(Object change descriptions)
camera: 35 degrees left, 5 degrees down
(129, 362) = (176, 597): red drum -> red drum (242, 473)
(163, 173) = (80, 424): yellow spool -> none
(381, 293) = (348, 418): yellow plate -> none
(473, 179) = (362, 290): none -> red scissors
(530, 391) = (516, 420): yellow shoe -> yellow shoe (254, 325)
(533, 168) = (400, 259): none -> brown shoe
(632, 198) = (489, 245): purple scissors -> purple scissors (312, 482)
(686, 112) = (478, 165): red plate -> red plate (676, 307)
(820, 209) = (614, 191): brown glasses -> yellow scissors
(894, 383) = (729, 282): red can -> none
...
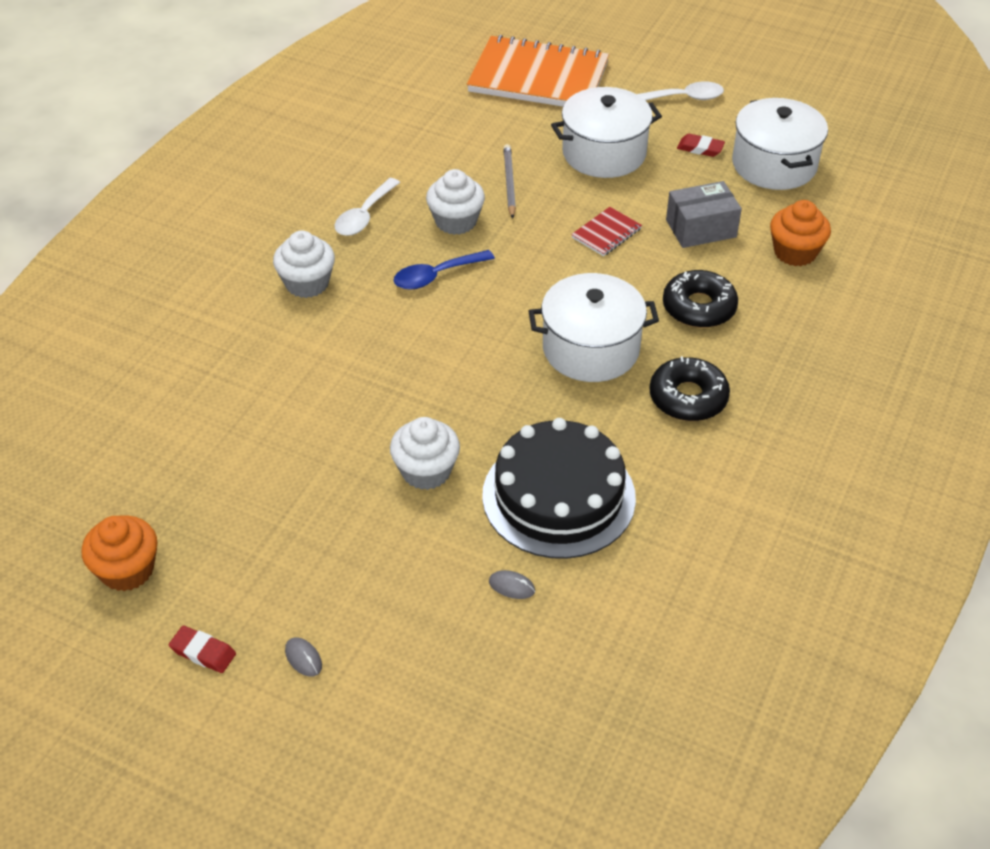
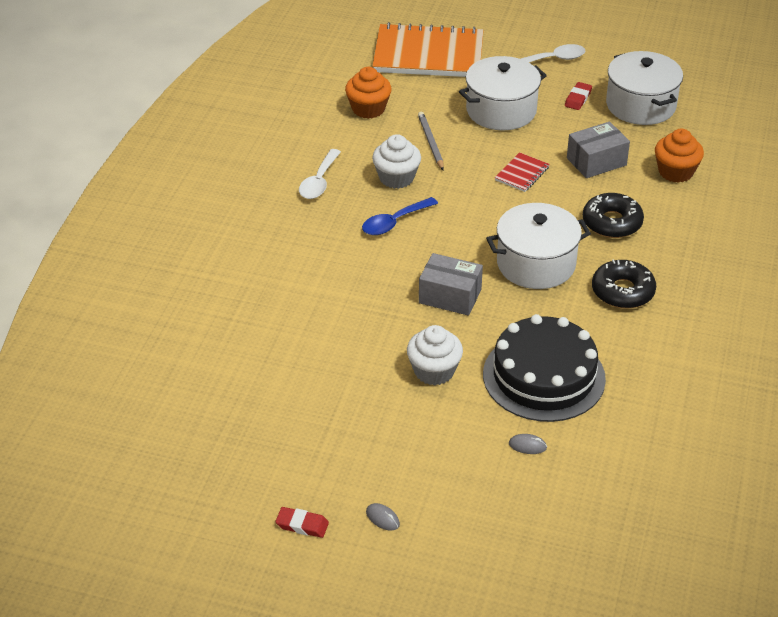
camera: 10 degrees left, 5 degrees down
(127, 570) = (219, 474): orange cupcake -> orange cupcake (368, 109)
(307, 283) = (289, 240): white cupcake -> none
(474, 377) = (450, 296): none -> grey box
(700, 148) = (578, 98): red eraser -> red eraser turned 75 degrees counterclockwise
--
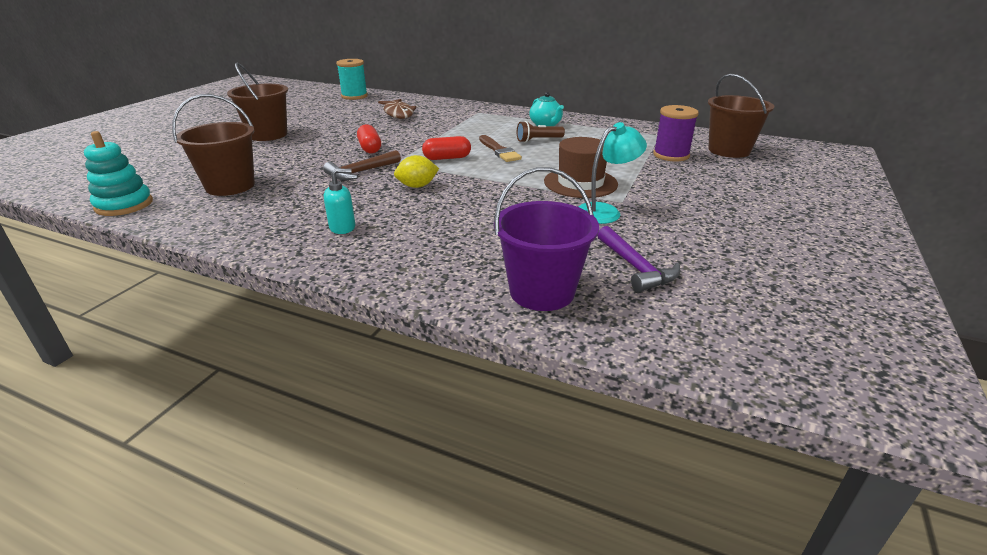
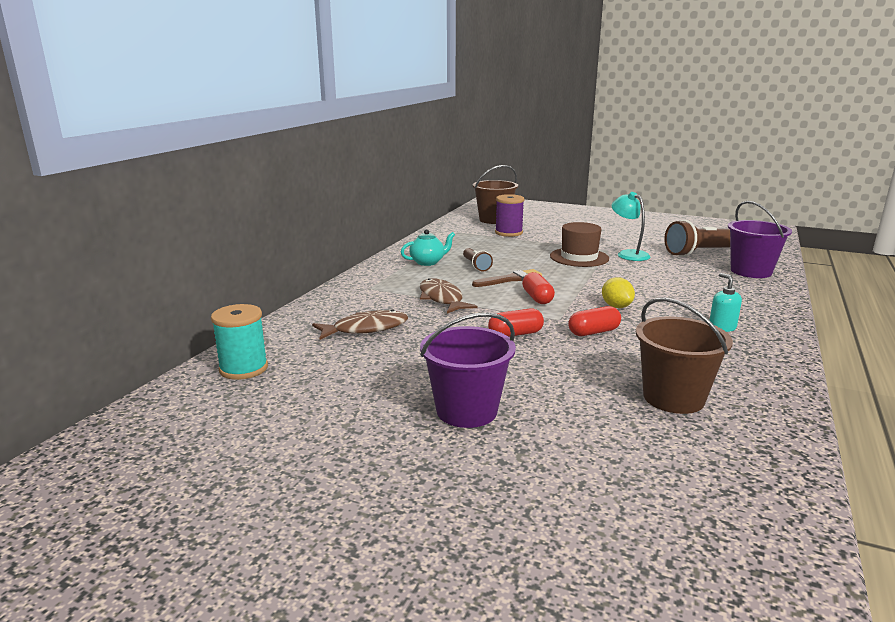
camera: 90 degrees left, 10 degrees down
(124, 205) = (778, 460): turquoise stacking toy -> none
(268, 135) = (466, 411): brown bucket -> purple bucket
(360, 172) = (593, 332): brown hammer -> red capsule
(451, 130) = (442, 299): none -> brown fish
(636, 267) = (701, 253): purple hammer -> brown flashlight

### Exercise
Reproduce only the lines above, starting at the line with "(451, 130) = (442, 299): none -> brown fish" and ending at the line with "(636, 267) = (701, 253): purple", exactly as written.

### Response for this exercise
(451, 130) = (442, 299): none -> brown fish
(636, 267) = (701, 253): purple hammer -> brown flashlight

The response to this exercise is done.